**Exercise directions:** Find the line containing "none -> orange brick G8:H8 level 1" in the entries; transcribe it and all remaining lines through the end, exactly as they appear, but not the pictures.

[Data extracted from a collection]
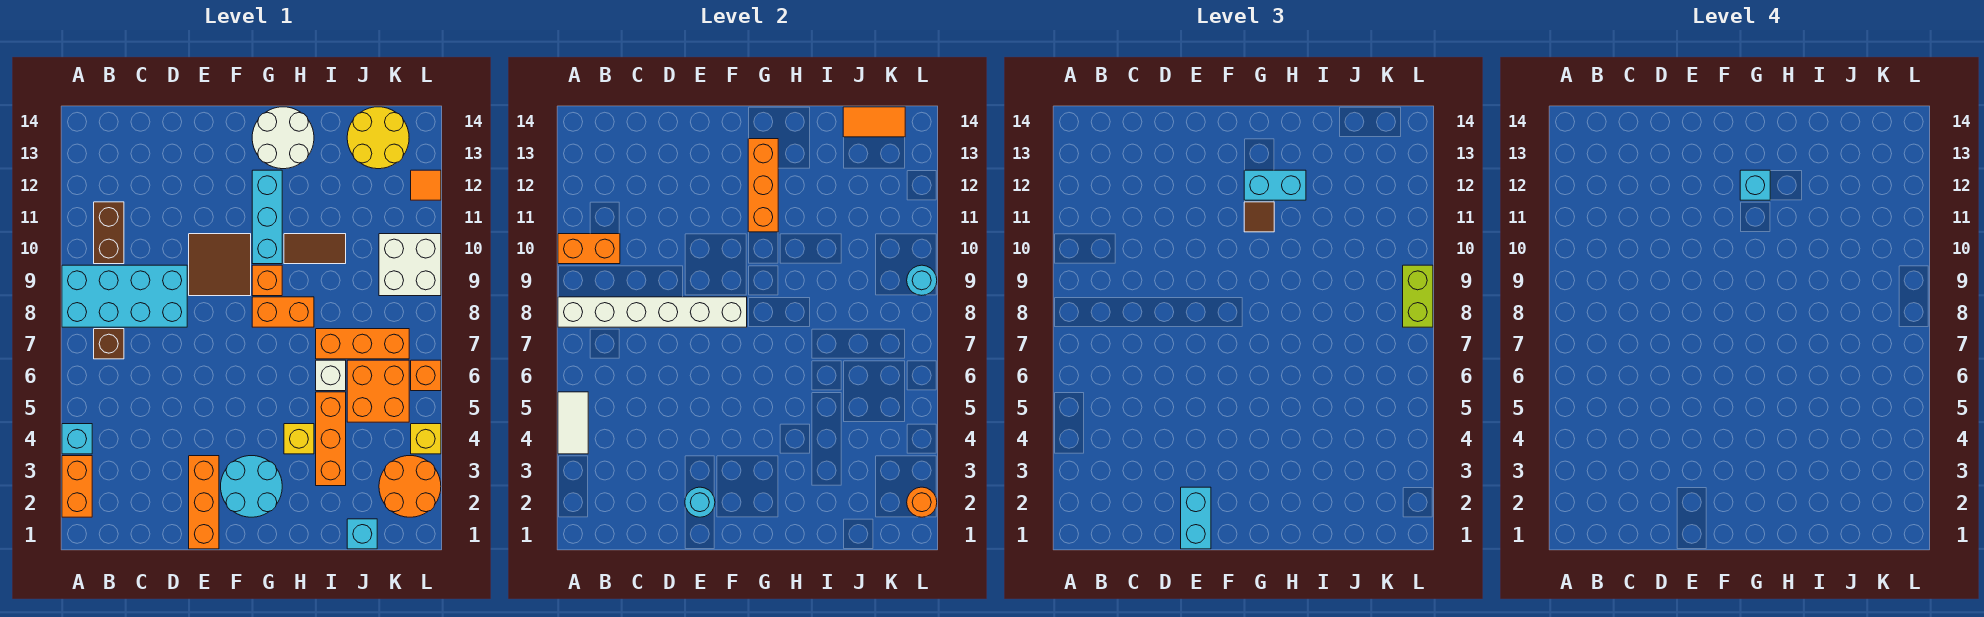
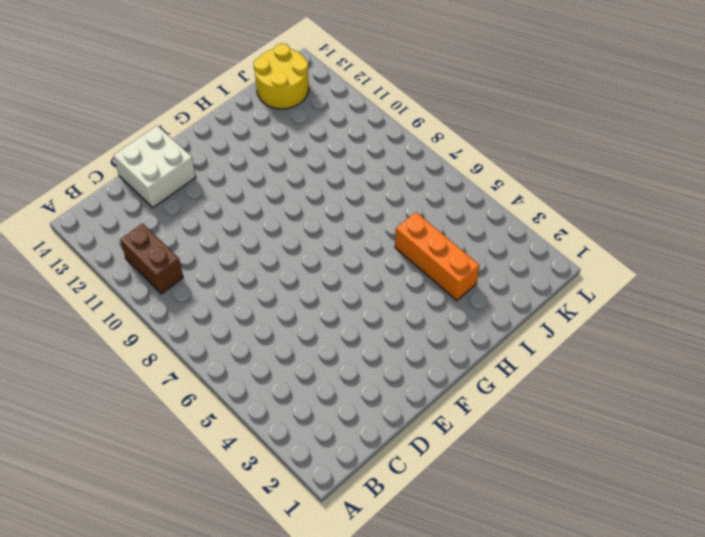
white brick D13:E14 level 1 -> white brick K9:L10 level 1
none -> orange brick A2:A3 level 1
none -> cyan brick A4 level 1
none -> cyan brick A8:D9 level 1
none -> brown brick B7 level 1

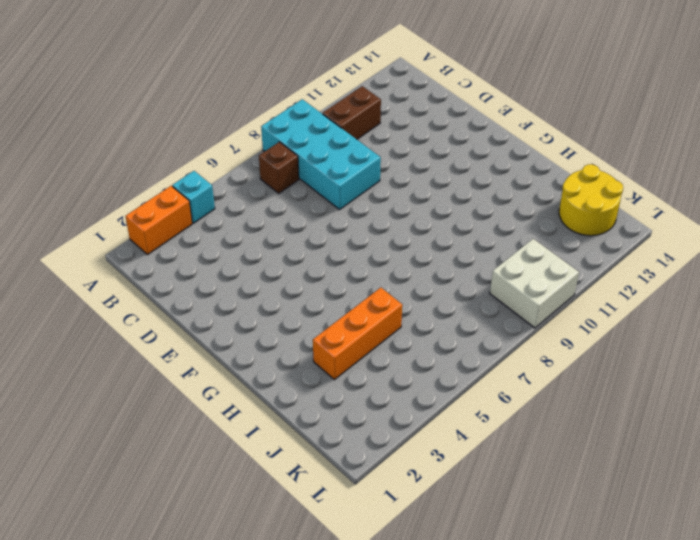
none -> orange brick E1:E3 level 1
none -> brown tile E9:F10 level 1
none -> cyan round brick F2:G3 level 1
none -> orange brick G8:H8 level 1

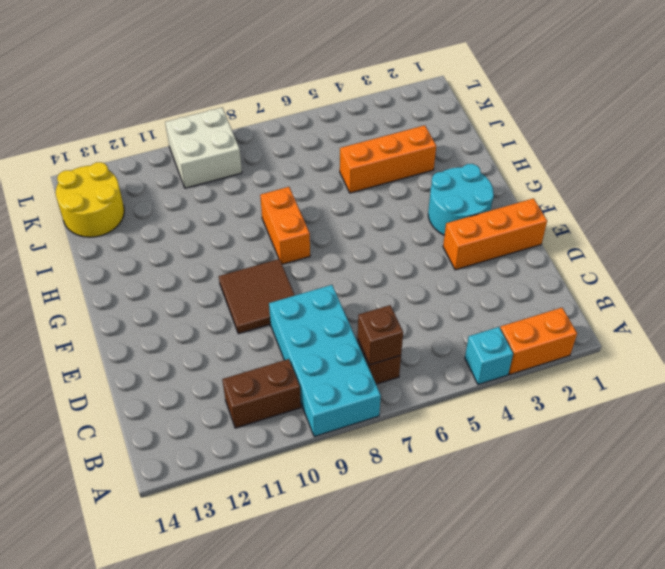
brown brick B7 level 2 -> none
none -> orange brick G9 level 1
none -> cyan brick G10:G12 level 1
none -> white round brick G13:H14 level 1
none -> yellow brick H4 level 1

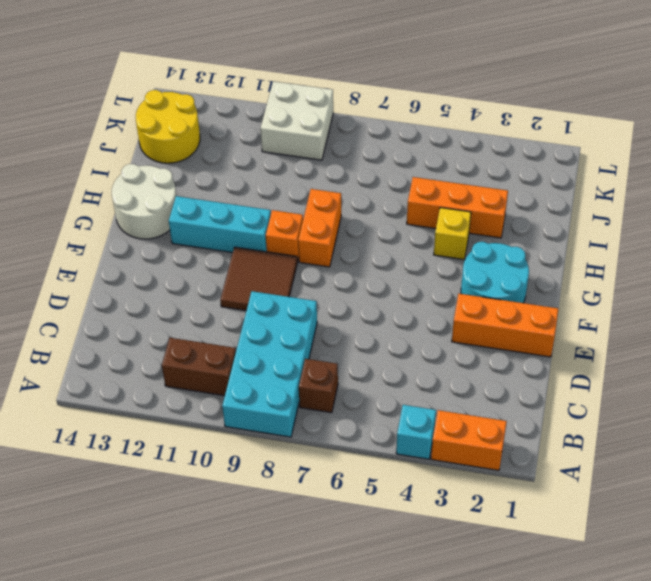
none -> brown tile H10:I10 level 1
none -> white brick I6 level 1
none -> orange brick I7:K7 level 1
none -> cyan brick J1 level 1

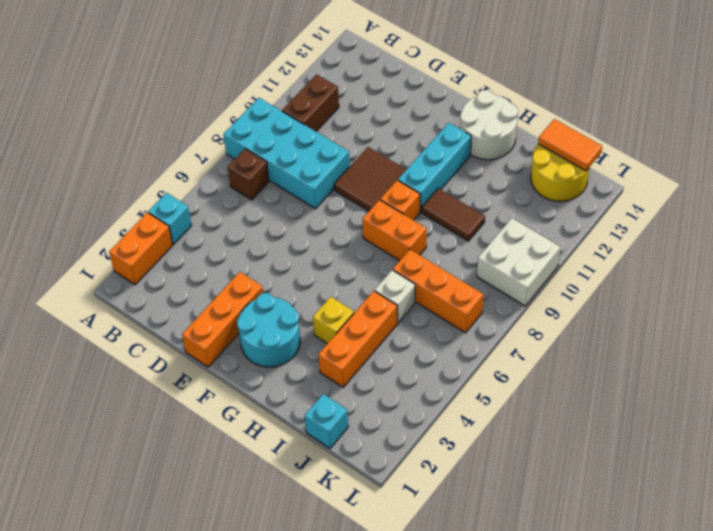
none -> orange brick J5:K6 level 1
none -> orange round brick K2:L3 level 1
none -> yellow brick L4 level 1
none -> orange brick L6 level 1

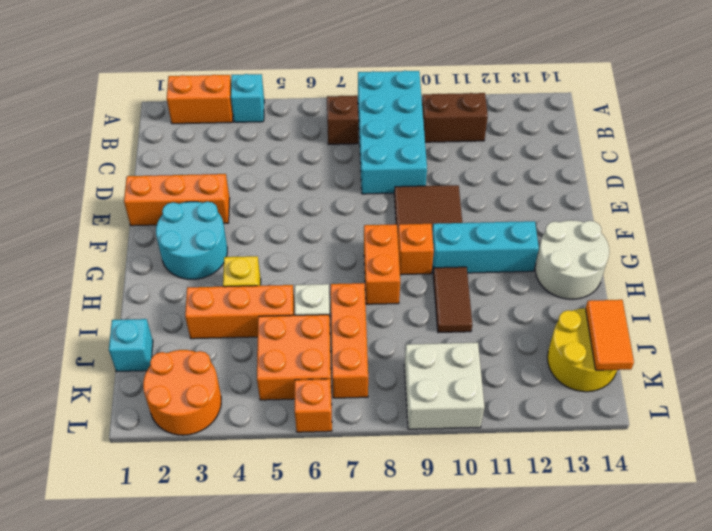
none -> yellow brick L4 level 1
none -> orange tile L12 level 1
none -> white tile A4:A5 level 2
none -> white brick A8:F8 level 2

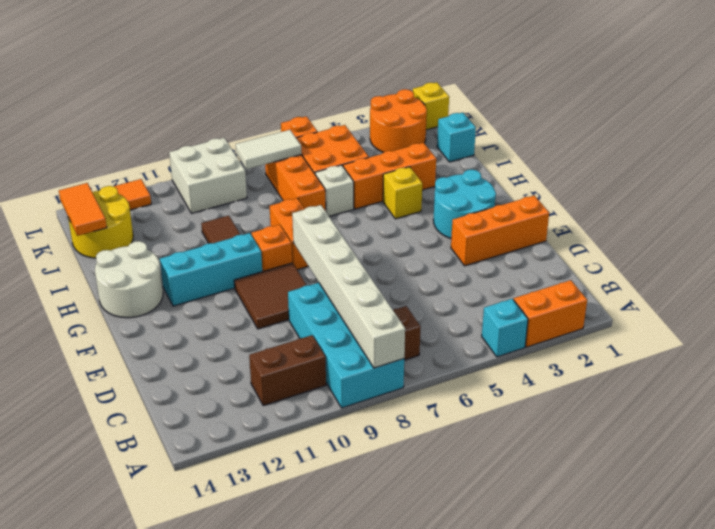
white tile K7:K8 level 2 -> white tile A4:A5 level 2
yellow brick L1 level 1 -> yellow brick L4 level 1
none -> orange brick A10:B10 level 2
none -> cyan round brick E2 level 2
none -> orange brick G11:G13 level 2
none -> orange round brick L2 level 2

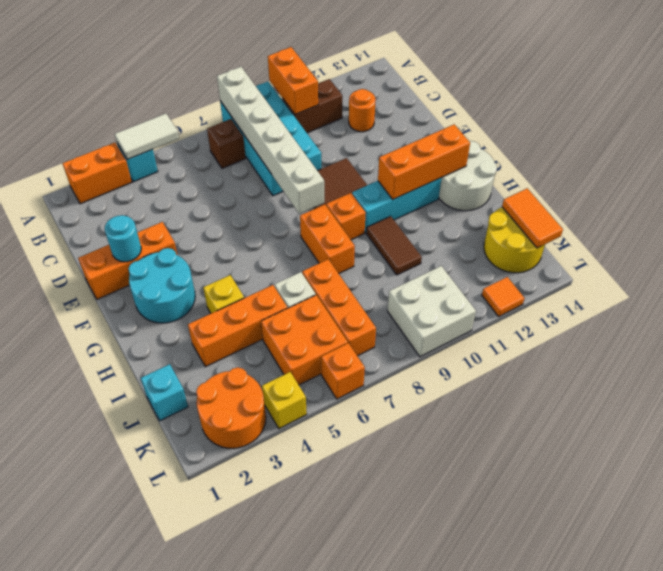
orange round brick C12 level 1 -> orange round brick L2 level 2
none -> cyan round brick L9 level 2
none -> cyan brick E1:E2 level 3
none -> brown tile G11 level 3
none -> cyan brick G12:H12 level 3

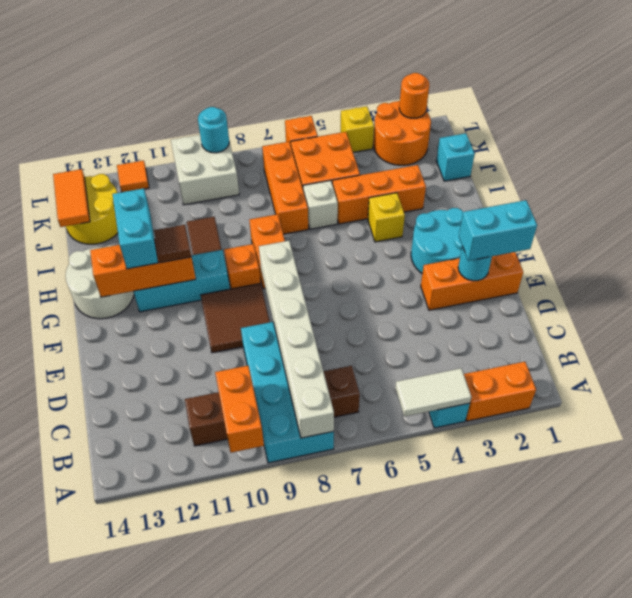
none -> lime brick L8:L9 level 3
none -> cyan brick G12 level 4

**Result for this task:**
none -> orange brick G8:H8 level 1

brown brick B7 level 2 -> none
none -> orange brick G9 level 1
none -> cyan brick G10:G12 level 1
none -> white round brick G13:H14 level 1
none -> yellow brick H4 level 1

none -> brown tile H10:I10 level 1
none -> white brick I6 level 1
none -> orange brick I7:K7 level 1
none -> cyan brick J1 level 1

none -> orange brick J5:K6 level 1
none -> orange round brick K2:L3 level 1
none -> yellow brick L4 level 1
none -> orange brick L6 level 1

none -> yellow brick L4 level 1
none -> orange tile L12 level 1
none -> white tile A4:A5 level 2
none -> white brick A8:F8 level 2

white tile K7:K8 level 2 -> white tile A4:A5 level 2
yellow brick L1 level 1 -> yellow brick L4 level 1
none -> orange brick A10:B10 level 2
none -> cyan round brick E2 level 2
none -> orange brick G11:G13 level 2
none -> orange round brick L2 level 2

orange round brick C12 level 1 -> orange round brick L2 level 2
none -> cyan round brick L9 level 2
none -> cyan brick E1:E2 level 3
none -> brown tile G11 level 3
none -> cyan brick G12:H12 level 3

none -> lime brick L8:L9 level 3
none -> cyan brick G12 level 4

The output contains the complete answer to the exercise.